INSTRUCTIONS TO FOLLOW
Please return the lines, both ends included, that run from the one containing "missing | YellowHeart" to the last line of the data below, exactly and alone.

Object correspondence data
================

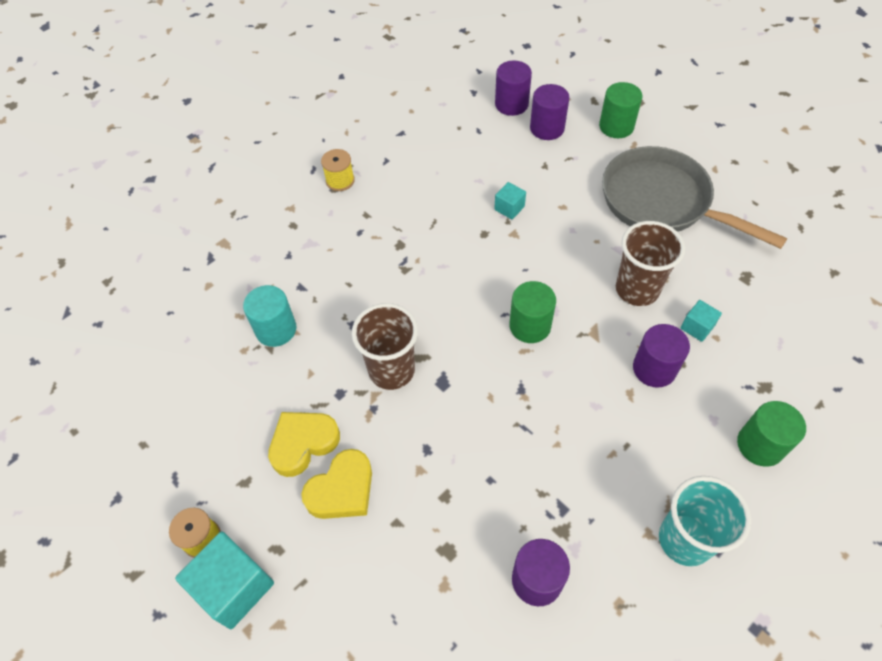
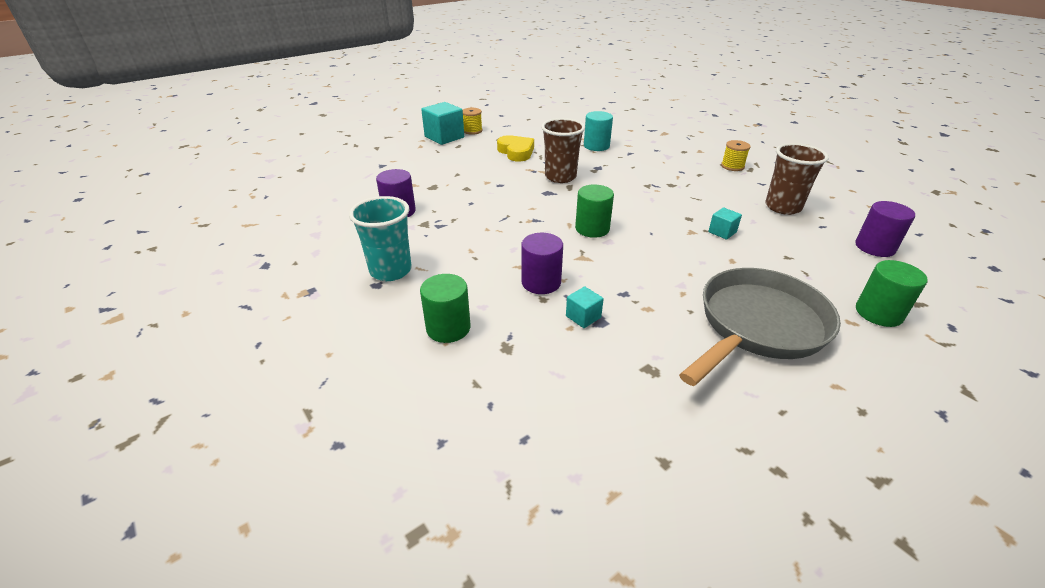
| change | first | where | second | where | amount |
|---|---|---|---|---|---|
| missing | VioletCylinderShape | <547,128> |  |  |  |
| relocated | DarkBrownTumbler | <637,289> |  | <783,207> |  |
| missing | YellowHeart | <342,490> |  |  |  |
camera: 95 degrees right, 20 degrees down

================

SOLVED PROBLEM
| missing | YellowHeart | <342,490> |  |  |  |
camera: 95 degrees right, 20 degrees down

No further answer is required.